What you need to do: For the listing that follows, give again exactly the lines from the one with "red lamp: none" to the one with "black rocket: [174,438,267,533]", including both.

═══ Data for review ═══

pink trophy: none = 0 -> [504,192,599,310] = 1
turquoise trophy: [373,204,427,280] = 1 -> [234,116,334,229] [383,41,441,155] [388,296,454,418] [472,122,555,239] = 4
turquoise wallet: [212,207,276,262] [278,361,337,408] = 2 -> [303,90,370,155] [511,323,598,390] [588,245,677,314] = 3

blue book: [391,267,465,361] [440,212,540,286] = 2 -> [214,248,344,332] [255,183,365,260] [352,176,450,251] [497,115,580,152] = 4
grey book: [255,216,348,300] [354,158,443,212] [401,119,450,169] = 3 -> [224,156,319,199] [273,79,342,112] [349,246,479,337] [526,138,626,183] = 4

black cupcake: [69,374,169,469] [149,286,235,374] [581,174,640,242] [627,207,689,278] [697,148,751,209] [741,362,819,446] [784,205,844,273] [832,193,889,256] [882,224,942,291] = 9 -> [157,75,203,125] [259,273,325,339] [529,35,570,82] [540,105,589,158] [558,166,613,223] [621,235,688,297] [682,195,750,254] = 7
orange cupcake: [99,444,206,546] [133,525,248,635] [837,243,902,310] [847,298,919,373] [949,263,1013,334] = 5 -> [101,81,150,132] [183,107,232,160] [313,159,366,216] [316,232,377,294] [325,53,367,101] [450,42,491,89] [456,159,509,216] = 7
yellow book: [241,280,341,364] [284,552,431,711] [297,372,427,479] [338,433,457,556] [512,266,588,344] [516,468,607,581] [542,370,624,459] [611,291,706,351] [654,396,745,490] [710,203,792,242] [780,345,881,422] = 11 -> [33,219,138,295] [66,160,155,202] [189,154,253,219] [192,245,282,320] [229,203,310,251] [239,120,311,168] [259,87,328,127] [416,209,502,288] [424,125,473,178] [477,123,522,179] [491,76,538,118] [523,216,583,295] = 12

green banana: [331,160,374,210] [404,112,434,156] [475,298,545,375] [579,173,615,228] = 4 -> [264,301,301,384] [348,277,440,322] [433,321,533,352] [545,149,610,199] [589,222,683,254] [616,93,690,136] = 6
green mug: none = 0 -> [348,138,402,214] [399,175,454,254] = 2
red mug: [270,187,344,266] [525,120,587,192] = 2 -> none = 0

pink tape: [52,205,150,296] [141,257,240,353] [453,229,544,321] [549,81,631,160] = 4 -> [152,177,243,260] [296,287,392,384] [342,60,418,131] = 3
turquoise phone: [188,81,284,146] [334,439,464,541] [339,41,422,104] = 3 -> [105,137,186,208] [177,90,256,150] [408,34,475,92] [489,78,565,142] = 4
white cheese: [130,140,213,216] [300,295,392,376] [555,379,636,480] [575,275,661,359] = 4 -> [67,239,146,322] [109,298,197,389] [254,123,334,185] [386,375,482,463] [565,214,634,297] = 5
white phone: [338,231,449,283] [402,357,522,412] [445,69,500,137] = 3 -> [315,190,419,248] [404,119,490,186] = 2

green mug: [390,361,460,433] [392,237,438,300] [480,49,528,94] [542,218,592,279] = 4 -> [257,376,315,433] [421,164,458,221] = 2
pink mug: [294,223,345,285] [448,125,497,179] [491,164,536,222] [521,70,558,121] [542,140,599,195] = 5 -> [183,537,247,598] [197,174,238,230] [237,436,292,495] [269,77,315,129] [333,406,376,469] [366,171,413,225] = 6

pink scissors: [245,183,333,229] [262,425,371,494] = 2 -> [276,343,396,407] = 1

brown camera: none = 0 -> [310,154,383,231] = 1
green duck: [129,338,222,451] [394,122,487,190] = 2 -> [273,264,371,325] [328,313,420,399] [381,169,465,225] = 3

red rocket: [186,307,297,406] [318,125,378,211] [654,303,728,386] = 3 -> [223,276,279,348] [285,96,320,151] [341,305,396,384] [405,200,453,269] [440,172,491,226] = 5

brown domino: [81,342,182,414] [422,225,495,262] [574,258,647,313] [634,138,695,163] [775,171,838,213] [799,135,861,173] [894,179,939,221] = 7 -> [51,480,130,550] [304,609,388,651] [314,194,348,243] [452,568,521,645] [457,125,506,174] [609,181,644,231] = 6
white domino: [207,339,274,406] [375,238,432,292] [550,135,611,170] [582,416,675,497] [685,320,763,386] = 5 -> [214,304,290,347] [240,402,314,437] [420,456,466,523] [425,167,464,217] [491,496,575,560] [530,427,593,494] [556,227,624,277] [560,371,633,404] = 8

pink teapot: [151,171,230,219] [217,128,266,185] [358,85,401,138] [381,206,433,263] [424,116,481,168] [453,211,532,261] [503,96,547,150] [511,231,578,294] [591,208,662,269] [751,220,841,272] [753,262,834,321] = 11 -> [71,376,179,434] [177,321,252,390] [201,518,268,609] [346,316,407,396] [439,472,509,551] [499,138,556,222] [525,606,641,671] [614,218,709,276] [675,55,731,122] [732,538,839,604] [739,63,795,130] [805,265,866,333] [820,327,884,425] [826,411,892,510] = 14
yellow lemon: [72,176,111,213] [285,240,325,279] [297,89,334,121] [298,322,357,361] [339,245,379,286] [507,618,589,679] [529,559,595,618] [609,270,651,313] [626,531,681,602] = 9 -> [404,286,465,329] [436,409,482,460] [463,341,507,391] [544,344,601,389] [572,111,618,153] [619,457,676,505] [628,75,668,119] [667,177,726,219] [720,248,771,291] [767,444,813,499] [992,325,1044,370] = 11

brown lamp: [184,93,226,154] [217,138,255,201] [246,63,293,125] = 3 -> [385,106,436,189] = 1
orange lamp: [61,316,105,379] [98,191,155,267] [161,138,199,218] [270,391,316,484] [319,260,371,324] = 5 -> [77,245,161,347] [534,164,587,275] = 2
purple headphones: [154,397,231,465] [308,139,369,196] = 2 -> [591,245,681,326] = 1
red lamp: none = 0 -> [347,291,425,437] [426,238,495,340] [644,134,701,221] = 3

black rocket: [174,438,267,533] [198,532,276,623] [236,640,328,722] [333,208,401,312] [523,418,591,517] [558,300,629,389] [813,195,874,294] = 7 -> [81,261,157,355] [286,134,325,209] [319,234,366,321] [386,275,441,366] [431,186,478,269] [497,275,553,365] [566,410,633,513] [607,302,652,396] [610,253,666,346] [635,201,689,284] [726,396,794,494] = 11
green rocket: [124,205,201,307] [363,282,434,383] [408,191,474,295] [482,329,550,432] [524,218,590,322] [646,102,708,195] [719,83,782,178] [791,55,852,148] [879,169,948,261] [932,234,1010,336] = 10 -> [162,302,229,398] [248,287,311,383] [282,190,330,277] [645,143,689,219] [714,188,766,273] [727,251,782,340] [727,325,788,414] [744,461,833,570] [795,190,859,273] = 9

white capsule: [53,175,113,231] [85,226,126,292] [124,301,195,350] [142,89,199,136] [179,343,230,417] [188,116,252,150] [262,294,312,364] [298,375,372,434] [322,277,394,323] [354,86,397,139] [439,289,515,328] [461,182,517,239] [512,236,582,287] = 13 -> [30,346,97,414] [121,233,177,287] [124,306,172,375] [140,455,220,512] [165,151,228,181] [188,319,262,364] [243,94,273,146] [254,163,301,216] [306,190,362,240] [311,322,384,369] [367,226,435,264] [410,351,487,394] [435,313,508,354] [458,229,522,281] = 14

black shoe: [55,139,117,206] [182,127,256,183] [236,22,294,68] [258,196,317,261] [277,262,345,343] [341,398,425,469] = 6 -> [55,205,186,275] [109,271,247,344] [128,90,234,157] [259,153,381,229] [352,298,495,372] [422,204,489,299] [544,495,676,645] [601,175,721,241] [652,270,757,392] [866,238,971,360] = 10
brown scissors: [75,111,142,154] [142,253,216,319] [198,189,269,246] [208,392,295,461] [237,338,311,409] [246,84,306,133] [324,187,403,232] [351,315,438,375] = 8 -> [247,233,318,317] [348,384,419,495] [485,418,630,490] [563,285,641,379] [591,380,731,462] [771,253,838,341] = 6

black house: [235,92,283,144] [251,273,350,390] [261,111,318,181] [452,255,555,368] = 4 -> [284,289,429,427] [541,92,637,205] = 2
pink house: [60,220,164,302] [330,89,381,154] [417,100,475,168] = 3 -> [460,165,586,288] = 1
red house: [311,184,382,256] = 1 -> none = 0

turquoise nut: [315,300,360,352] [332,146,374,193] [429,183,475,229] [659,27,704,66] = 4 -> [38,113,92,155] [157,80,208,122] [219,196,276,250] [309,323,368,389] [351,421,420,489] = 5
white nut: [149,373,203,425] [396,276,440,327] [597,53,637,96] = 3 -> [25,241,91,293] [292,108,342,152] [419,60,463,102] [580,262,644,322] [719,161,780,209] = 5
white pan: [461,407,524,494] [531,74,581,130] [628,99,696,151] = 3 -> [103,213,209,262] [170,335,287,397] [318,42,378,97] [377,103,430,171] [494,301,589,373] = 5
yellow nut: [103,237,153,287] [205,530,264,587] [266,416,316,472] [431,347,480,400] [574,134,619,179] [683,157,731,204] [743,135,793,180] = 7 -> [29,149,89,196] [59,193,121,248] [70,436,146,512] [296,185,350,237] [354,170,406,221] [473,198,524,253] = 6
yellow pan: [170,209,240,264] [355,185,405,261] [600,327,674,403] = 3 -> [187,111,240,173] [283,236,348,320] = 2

═══

Output of the task:
red lamp: none = 0 -> [347,291,425,437] [426,238,495,340] [644,134,701,221] = 3

black rocket: [174,438,267,533] [198,532,276,623] [236,640,328,722] [333,208,401,312] [523,418,591,517] [558,300,629,389] [813,195,874,294] = 7 -> [81,261,157,355] [286,134,325,209] [319,234,366,321] [386,275,441,366] [431,186,478,269] [497,275,553,365] [566,410,633,513] [607,302,652,396] [610,253,666,346] [635,201,689,284] [726,396,794,494] = 11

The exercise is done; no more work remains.